### WORK ITEM
The result must match the data exactly, line for line.

[Object position data]
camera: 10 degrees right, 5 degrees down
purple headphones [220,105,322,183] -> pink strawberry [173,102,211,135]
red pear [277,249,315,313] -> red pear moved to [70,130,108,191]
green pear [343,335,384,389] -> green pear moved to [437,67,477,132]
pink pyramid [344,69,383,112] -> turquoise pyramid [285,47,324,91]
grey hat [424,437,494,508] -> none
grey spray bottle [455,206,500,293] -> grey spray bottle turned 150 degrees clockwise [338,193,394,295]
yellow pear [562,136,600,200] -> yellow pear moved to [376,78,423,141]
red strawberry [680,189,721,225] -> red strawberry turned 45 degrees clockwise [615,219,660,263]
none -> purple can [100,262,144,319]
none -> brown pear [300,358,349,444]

### TASK OUTPUT
camera: 10 degrees right, 5 degrees down
purple headphones [220,105,322,183] -> pink strawberry [173,102,211,135]
red pear [277,249,315,313] -> red pear moved to [70,130,108,191]
green pear [343,335,384,389] -> green pear moved to [437,67,477,132]
pink pyramid [344,69,383,112] -> turquoise pyramid [285,47,324,91]
grey hat [424,437,494,508] -> none
grey spray bottle [455,206,500,293] -> grey spray bottle turned 150 degrees clockwise [338,193,394,295]
yellow pear [562,136,600,200] -> yellow pear moved to [376,78,423,141]
red strawberry [680,189,721,225] -> red strawberry turned 45 degrees clockwise [615,219,660,263]
none -> purple can [100,262,144,319]
none -> brown pear [300,358,349,444]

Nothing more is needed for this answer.